• [Exercise objective] Only lines containing "hexagon" belong in the answer, each copied from the entries below.

──────── The data ────────

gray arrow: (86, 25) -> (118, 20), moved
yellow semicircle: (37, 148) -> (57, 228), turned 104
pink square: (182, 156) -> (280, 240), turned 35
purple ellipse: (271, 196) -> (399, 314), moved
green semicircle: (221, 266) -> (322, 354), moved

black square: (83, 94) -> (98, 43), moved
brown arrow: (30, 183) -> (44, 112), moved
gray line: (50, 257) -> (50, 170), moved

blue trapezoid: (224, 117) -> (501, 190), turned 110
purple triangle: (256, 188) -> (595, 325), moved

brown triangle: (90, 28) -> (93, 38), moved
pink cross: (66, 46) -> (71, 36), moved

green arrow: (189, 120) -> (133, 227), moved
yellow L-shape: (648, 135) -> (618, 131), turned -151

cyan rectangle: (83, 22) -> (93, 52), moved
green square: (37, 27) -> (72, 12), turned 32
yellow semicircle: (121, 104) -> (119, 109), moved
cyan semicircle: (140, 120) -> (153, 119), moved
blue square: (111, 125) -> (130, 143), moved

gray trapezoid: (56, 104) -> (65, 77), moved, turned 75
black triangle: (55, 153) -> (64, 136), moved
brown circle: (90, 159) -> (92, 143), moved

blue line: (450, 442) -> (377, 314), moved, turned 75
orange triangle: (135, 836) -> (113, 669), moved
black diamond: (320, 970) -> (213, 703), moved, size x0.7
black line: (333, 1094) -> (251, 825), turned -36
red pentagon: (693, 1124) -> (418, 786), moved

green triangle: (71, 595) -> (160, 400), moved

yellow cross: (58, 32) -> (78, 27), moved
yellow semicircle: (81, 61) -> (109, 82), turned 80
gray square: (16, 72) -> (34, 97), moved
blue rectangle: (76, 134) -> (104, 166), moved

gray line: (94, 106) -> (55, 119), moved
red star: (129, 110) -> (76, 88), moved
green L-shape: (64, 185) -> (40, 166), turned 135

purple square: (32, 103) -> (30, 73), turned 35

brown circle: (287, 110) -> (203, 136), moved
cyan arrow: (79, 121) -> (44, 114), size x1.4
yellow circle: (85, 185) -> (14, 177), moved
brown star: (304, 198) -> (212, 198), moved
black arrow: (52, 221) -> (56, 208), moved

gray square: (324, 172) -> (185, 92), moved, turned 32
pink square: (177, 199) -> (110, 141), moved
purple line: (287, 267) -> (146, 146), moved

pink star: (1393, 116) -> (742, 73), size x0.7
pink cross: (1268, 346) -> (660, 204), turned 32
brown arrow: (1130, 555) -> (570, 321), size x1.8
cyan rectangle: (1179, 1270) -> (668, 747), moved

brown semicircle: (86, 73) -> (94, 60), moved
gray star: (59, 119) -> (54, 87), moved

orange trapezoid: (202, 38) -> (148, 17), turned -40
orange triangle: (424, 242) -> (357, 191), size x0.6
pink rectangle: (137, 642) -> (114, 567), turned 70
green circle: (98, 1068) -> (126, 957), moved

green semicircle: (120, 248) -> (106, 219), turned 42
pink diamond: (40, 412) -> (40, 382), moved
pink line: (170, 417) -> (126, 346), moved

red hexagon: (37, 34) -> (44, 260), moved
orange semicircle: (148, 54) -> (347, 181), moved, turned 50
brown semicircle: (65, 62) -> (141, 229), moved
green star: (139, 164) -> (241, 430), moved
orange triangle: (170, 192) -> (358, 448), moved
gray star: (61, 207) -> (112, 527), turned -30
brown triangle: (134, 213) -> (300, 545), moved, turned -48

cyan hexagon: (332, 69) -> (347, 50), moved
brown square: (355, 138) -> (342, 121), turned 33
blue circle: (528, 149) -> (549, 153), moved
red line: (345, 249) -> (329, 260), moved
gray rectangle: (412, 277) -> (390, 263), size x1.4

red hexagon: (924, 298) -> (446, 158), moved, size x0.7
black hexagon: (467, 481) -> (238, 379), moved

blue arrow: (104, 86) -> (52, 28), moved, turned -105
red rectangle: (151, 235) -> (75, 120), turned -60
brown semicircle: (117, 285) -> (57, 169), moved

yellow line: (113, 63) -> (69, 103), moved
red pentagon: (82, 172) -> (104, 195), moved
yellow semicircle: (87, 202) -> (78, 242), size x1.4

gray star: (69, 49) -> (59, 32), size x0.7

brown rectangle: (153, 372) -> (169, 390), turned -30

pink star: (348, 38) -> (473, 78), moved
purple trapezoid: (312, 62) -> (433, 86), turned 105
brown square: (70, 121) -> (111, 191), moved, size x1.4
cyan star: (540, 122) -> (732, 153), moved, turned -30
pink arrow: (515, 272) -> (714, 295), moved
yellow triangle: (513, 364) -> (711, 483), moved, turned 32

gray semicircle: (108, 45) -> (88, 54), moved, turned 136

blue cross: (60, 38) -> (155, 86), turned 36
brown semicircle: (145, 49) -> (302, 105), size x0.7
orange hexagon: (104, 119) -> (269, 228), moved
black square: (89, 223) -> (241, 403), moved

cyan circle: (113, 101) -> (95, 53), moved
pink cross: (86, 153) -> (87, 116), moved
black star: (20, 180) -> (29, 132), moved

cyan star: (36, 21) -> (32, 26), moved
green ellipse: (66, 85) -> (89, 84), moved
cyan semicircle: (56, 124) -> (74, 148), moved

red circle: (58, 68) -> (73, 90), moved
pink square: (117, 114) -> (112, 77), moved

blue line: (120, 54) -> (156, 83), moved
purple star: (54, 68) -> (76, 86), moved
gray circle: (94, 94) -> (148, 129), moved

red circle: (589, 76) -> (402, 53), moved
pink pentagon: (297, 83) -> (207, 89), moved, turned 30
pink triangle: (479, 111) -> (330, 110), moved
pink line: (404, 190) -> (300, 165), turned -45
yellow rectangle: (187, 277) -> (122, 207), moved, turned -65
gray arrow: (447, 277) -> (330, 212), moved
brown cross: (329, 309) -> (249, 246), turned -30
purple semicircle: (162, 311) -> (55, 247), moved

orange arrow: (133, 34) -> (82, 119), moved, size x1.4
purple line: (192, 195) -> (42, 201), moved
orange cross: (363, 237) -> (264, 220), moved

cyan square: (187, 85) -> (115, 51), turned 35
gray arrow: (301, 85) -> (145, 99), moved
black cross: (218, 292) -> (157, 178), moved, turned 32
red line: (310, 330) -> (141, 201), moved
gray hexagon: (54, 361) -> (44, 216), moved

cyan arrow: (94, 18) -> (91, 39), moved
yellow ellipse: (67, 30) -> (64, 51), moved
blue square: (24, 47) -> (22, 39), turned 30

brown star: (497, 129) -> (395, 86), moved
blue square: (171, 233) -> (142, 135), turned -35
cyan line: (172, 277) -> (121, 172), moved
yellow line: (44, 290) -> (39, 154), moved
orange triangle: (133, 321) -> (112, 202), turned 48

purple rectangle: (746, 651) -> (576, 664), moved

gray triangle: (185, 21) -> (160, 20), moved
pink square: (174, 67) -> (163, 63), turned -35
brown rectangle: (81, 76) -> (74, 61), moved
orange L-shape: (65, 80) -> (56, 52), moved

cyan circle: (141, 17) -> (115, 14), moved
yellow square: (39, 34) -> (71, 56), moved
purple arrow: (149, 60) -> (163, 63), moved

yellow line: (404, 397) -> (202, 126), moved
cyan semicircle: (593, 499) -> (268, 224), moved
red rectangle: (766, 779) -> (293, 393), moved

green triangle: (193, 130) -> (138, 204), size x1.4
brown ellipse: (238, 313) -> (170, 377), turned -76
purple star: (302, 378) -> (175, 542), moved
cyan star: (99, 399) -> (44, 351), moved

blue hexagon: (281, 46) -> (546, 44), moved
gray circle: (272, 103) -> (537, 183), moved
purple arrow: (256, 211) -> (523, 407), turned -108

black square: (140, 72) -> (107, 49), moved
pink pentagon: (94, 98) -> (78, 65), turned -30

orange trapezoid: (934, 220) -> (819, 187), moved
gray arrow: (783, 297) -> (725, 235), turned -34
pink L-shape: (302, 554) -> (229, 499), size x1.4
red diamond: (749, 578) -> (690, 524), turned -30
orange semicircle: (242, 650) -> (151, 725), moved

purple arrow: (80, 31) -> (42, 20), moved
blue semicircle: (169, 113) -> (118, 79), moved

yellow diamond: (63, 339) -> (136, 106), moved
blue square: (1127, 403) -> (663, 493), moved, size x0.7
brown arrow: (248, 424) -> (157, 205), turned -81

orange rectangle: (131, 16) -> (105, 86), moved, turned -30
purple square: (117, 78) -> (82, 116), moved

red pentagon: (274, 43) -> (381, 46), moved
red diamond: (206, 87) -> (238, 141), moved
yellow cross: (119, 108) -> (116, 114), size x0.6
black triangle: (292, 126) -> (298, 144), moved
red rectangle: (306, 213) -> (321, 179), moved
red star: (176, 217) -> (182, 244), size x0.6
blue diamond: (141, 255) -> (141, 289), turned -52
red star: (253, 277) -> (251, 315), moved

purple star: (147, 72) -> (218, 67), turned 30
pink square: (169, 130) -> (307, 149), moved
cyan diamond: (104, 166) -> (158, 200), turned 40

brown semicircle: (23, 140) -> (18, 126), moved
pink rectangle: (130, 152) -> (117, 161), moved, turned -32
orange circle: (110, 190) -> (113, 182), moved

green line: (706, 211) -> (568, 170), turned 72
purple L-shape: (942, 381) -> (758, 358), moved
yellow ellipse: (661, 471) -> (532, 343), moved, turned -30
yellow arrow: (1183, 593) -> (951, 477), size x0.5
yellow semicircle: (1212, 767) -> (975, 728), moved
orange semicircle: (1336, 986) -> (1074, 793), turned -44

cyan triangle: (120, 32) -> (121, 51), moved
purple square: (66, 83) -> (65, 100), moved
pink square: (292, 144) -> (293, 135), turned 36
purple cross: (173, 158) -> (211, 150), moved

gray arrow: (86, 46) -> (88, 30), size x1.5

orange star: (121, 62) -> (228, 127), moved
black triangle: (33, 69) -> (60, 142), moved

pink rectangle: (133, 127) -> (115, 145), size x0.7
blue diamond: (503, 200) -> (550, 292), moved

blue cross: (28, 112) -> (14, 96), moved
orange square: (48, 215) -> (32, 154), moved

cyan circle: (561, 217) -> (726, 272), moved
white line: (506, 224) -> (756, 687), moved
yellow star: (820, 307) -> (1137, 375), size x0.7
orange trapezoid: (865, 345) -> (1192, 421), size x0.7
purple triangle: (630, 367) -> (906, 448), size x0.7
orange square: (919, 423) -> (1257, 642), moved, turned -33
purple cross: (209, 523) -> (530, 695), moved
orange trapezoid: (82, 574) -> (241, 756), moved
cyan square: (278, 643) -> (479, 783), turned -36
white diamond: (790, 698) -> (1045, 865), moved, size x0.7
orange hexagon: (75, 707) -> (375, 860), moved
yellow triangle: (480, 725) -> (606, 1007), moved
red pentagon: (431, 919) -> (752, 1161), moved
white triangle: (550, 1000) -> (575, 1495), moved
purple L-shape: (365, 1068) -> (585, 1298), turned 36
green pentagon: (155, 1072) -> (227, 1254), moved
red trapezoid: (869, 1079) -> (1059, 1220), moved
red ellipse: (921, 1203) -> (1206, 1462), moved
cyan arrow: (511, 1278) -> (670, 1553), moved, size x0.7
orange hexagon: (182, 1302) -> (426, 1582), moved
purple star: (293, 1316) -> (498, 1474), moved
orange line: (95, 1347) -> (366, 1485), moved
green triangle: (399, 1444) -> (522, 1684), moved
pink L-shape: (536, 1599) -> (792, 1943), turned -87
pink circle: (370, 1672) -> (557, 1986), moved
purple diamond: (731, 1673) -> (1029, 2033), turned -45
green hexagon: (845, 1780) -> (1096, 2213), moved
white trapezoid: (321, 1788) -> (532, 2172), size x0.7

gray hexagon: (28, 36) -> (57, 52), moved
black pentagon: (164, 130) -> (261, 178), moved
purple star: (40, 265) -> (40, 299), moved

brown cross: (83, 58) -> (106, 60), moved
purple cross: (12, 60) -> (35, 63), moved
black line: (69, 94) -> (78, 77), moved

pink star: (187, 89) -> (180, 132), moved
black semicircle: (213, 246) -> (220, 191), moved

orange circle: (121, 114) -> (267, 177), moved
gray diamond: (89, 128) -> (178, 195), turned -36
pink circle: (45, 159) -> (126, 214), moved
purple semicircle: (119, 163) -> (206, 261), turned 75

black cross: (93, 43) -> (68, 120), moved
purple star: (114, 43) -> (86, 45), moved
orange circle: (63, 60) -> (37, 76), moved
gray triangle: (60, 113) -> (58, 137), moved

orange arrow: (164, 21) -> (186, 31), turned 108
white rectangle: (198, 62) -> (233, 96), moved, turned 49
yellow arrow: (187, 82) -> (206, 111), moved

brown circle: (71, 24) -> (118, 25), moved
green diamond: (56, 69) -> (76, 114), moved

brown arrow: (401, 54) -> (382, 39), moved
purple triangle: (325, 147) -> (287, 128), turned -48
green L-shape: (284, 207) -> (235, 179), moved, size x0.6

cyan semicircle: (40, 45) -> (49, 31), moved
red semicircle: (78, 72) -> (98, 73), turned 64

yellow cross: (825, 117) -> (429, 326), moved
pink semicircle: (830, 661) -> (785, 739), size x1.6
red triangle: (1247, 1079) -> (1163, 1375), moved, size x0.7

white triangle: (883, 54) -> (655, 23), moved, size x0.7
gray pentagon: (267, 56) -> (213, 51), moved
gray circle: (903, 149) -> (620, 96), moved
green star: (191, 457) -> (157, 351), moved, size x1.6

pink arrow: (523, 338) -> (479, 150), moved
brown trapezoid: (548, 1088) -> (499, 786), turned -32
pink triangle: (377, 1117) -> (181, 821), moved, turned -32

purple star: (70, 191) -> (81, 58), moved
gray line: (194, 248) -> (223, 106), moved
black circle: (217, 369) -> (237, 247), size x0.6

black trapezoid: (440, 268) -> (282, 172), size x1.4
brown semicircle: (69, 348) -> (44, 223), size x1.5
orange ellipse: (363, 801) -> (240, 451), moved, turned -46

────────

• [Output below]
red hexagon: (37, 34) -> (44, 260), moved
cyan hexagon: (332, 69) -> (347, 50), moved
red hexagon: (924, 298) -> (446, 158), moved, size x0.7
black hexagon: (467, 481) -> (238, 379), moved
orange hexagon: (104, 119) -> (269, 228), moved
gray hexagon: (54, 361) -> (44, 216), moved
blue hexagon: (281, 46) -> (546, 44), moved
orange hexagon: (75, 707) -> (375, 860), moved
orange hexagon: (182, 1302) -> (426, 1582), moved
green hexagon: (845, 1780) -> (1096, 2213), moved
gray hexagon: (28, 36) -> (57, 52), moved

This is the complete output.